Task to complete:
Rewrite the lines below with every "counterclockwise" changed to "anticlockwise" and nothing else altered. Leave the pictures out of your answer.

-- start Records shown --

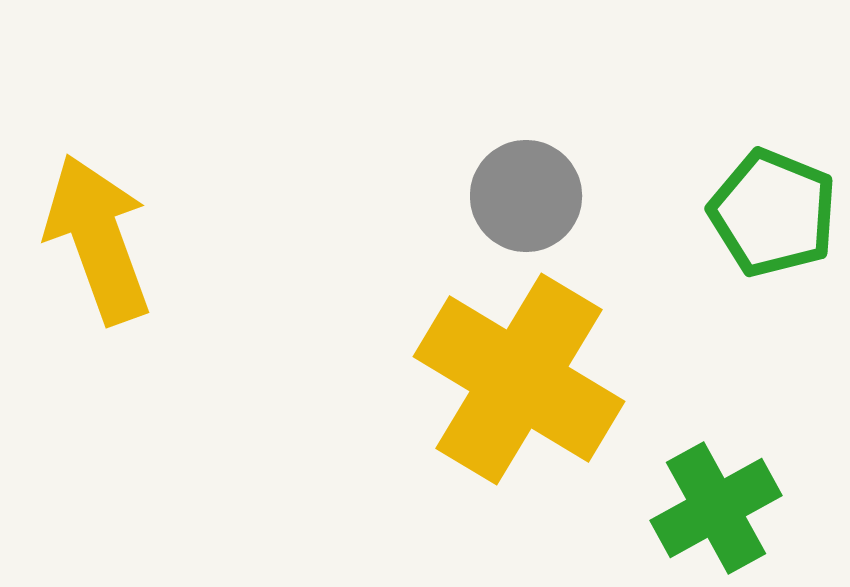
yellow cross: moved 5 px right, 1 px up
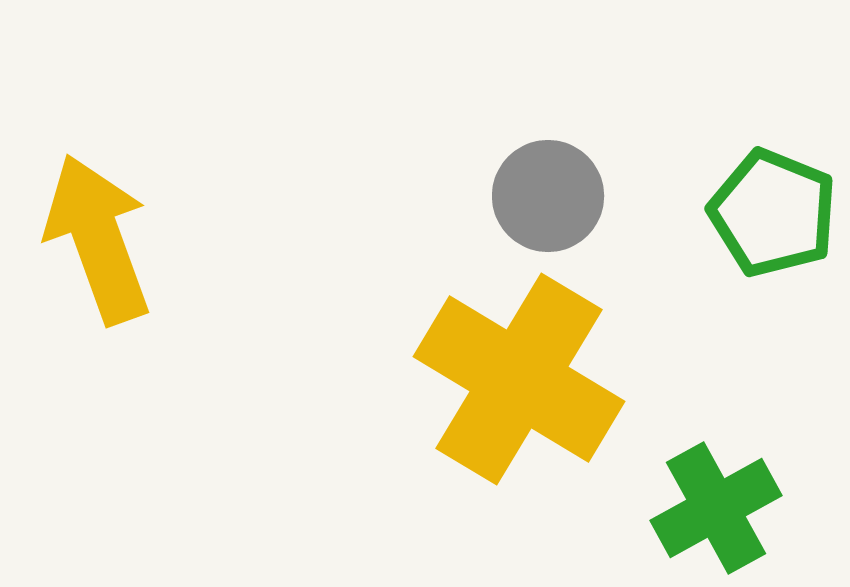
gray circle: moved 22 px right
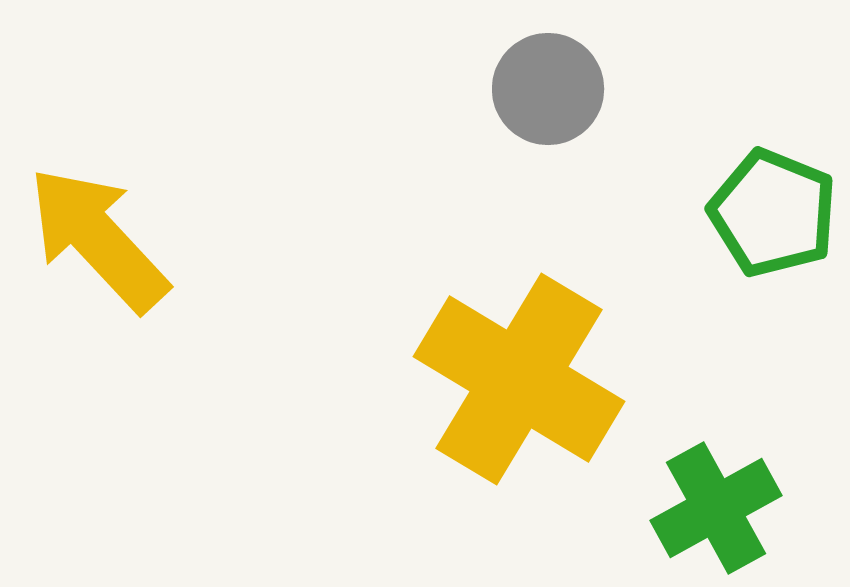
gray circle: moved 107 px up
yellow arrow: rotated 23 degrees counterclockwise
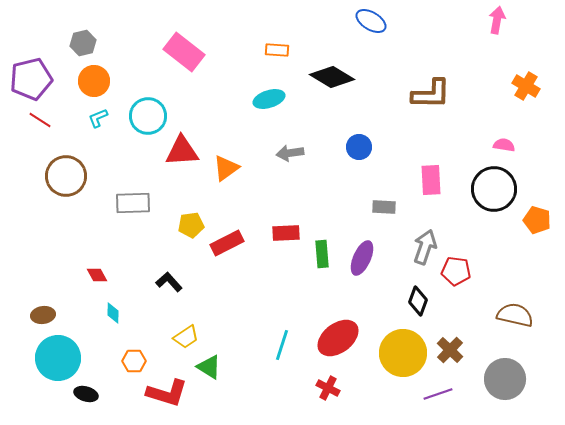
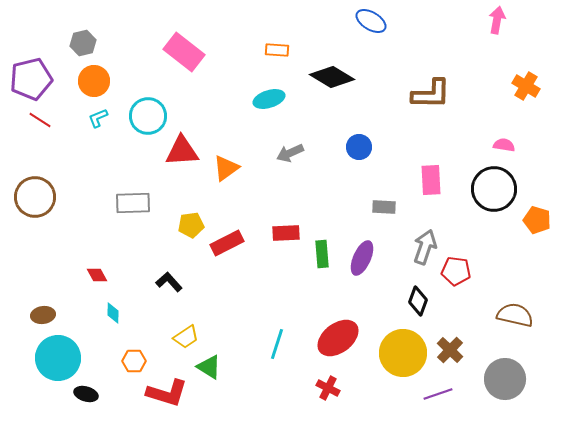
gray arrow at (290, 153): rotated 16 degrees counterclockwise
brown circle at (66, 176): moved 31 px left, 21 px down
cyan line at (282, 345): moved 5 px left, 1 px up
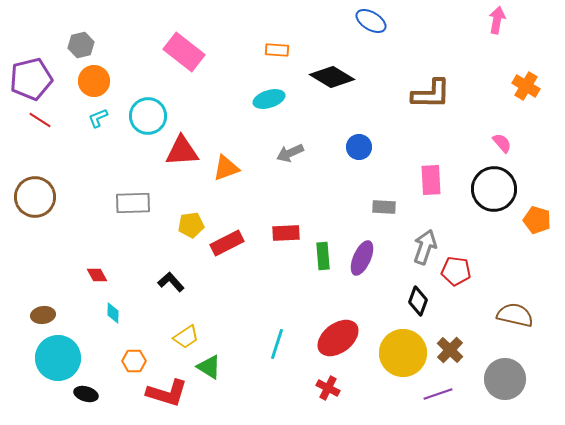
gray hexagon at (83, 43): moved 2 px left, 2 px down
pink semicircle at (504, 145): moved 2 px left, 2 px up; rotated 40 degrees clockwise
orange triangle at (226, 168): rotated 16 degrees clockwise
green rectangle at (322, 254): moved 1 px right, 2 px down
black L-shape at (169, 282): moved 2 px right
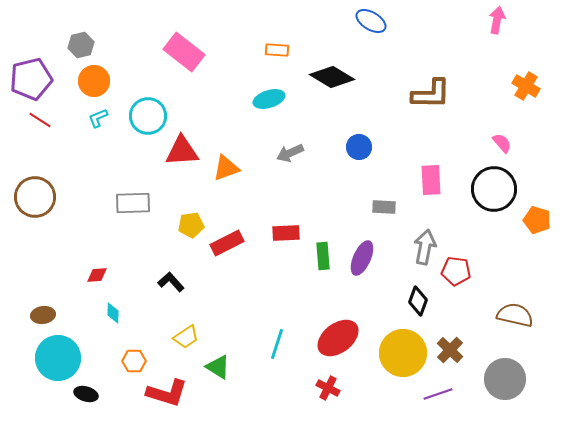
gray arrow at (425, 247): rotated 8 degrees counterclockwise
red diamond at (97, 275): rotated 65 degrees counterclockwise
green triangle at (209, 367): moved 9 px right
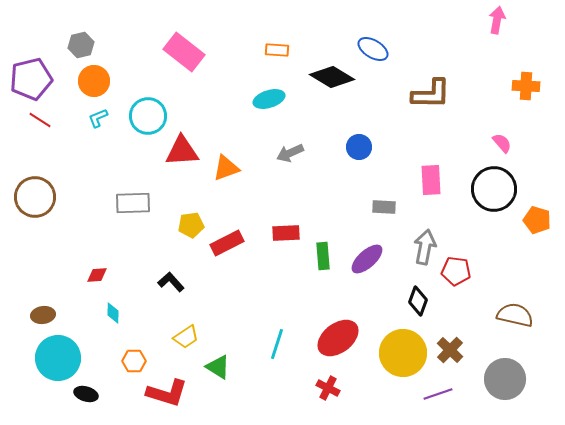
blue ellipse at (371, 21): moved 2 px right, 28 px down
orange cross at (526, 86): rotated 28 degrees counterclockwise
purple ellipse at (362, 258): moved 5 px right, 1 px down; rotated 24 degrees clockwise
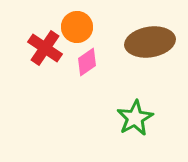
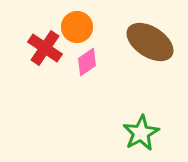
brown ellipse: rotated 42 degrees clockwise
green star: moved 6 px right, 15 px down
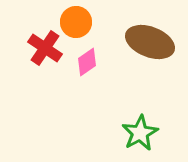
orange circle: moved 1 px left, 5 px up
brown ellipse: rotated 12 degrees counterclockwise
green star: moved 1 px left
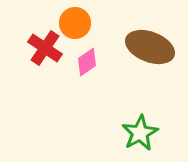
orange circle: moved 1 px left, 1 px down
brown ellipse: moved 5 px down
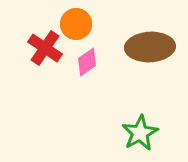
orange circle: moved 1 px right, 1 px down
brown ellipse: rotated 24 degrees counterclockwise
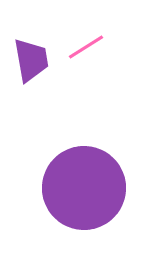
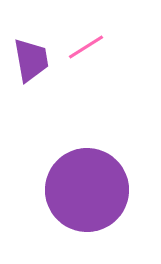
purple circle: moved 3 px right, 2 px down
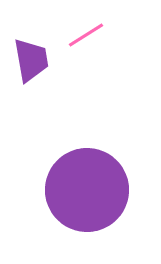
pink line: moved 12 px up
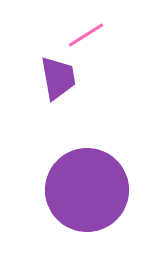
purple trapezoid: moved 27 px right, 18 px down
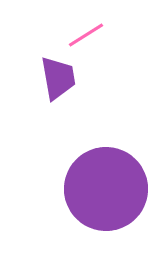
purple circle: moved 19 px right, 1 px up
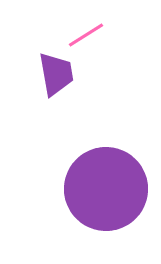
purple trapezoid: moved 2 px left, 4 px up
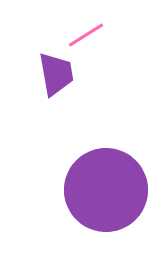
purple circle: moved 1 px down
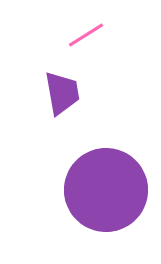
purple trapezoid: moved 6 px right, 19 px down
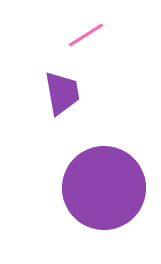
purple circle: moved 2 px left, 2 px up
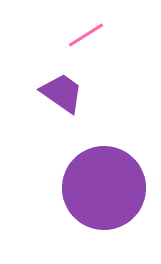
purple trapezoid: rotated 45 degrees counterclockwise
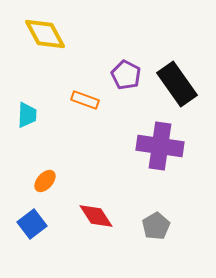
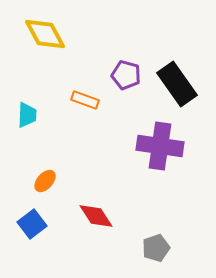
purple pentagon: rotated 12 degrees counterclockwise
gray pentagon: moved 22 px down; rotated 12 degrees clockwise
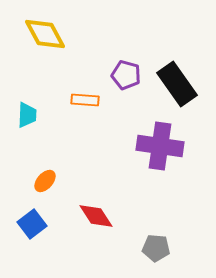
orange rectangle: rotated 16 degrees counterclockwise
gray pentagon: rotated 24 degrees clockwise
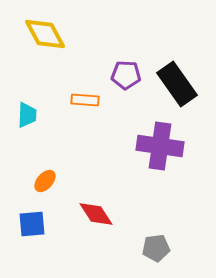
purple pentagon: rotated 12 degrees counterclockwise
red diamond: moved 2 px up
blue square: rotated 32 degrees clockwise
gray pentagon: rotated 12 degrees counterclockwise
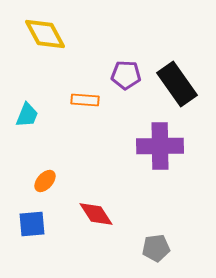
cyan trapezoid: rotated 20 degrees clockwise
purple cross: rotated 9 degrees counterclockwise
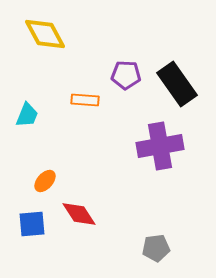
purple cross: rotated 9 degrees counterclockwise
red diamond: moved 17 px left
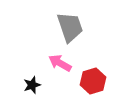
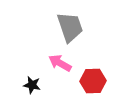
red hexagon: rotated 15 degrees clockwise
black star: rotated 30 degrees clockwise
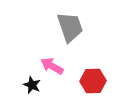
pink arrow: moved 8 px left, 3 px down
black star: rotated 12 degrees clockwise
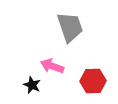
pink arrow: rotated 10 degrees counterclockwise
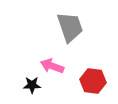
red hexagon: rotated 10 degrees clockwise
black star: rotated 24 degrees counterclockwise
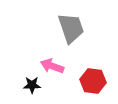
gray trapezoid: moved 1 px right, 1 px down
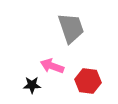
red hexagon: moved 5 px left
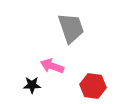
red hexagon: moved 5 px right, 5 px down
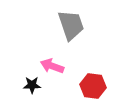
gray trapezoid: moved 3 px up
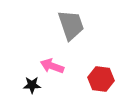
red hexagon: moved 8 px right, 7 px up
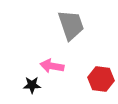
pink arrow: rotated 10 degrees counterclockwise
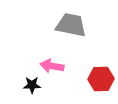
gray trapezoid: rotated 60 degrees counterclockwise
red hexagon: rotated 10 degrees counterclockwise
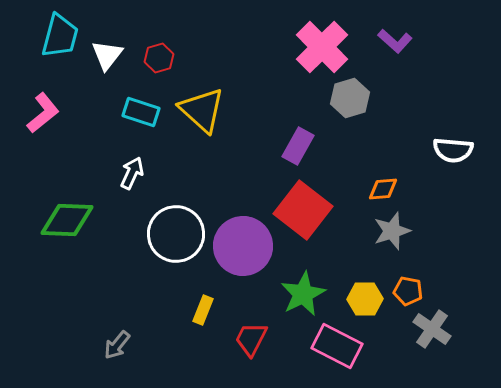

-- end Records shown --

Answer to this exercise:
yellow cross: moved 5 px right, 1 px up
gray circle: moved 22 px right
gray circle: moved 107 px up
yellow arrow: rotated 23 degrees anticlockwise
gray arrow at (290, 153): rotated 16 degrees anticlockwise
brown circle at (66, 176): moved 31 px left, 21 px down
cyan line at (282, 345): moved 5 px left, 1 px up
gray hexagon at (83, 43): moved 2 px left, 2 px down
pink semicircle at (504, 145): moved 2 px left, 2 px up; rotated 40 degrees clockwise
orange triangle at (226, 168): rotated 16 degrees clockwise
green rectangle at (322, 254): moved 1 px right, 2 px down
black L-shape at (169, 282): moved 2 px right
gray arrow at (425, 247): rotated 8 degrees anticlockwise
red diamond at (97, 275): rotated 65 degrees anticlockwise
green triangle at (209, 367): moved 9 px right
blue ellipse at (371, 21): moved 2 px right, 28 px down
orange cross at (526, 86): rotated 28 degrees anticlockwise
purple ellipse at (362, 258): moved 5 px right, 1 px down; rotated 24 degrees clockwise
brown ellipse: rotated 42 degrees clockwise
green star: moved 6 px right, 15 px down
orange circle: moved 1 px left, 5 px up
brown ellipse: rotated 12 degrees anticlockwise
green star: moved 1 px left
orange circle: moved 1 px left, 1 px down
brown ellipse: moved 5 px down
orange circle: moved 1 px right, 1 px down
brown ellipse: rotated 24 degrees anticlockwise
purple circle: moved 3 px right, 2 px down
pink line: moved 12 px up
purple trapezoid: moved 27 px right, 18 px down
purple circle: moved 19 px right, 1 px up
purple trapezoid: moved 2 px left, 4 px up
purple circle: moved 1 px down
purple trapezoid: moved 6 px right, 19 px down
purple circle: moved 2 px left, 2 px up
purple trapezoid: rotated 45 degrees anticlockwise
purple pentagon: rotated 12 degrees anticlockwise
gray pentagon: moved 22 px down; rotated 12 degrees clockwise
orange rectangle: rotated 16 degrees anticlockwise
gray pentagon: rotated 24 degrees clockwise
purple pentagon: rotated 12 degrees anticlockwise
red diamond: moved 2 px up
blue square: rotated 32 degrees clockwise
gray pentagon: rotated 12 degrees anticlockwise
cyan trapezoid: rotated 20 degrees clockwise
purple cross: rotated 9 degrees anticlockwise
purple cross: rotated 9 degrees anticlockwise
red diamond: moved 17 px left
red hexagon: rotated 15 degrees clockwise
black star: rotated 30 degrees clockwise
pink arrow: moved 8 px left, 3 px down
black star: rotated 12 degrees clockwise
pink arrow: rotated 10 degrees anticlockwise
red hexagon: rotated 10 degrees clockwise
black star: rotated 24 degrees anticlockwise
gray trapezoid: moved 1 px right, 1 px down
red hexagon: moved 5 px left
red hexagon: moved 5 px right, 5 px down
gray trapezoid: moved 3 px up
red hexagon: moved 8 px right, 7 px up
pink arrow: rotated 10 degrees anticlockwise
gray trapezoid: rotated 60 degrees anticlockwise
red hexagon: rotated 10 degrees anticlockwise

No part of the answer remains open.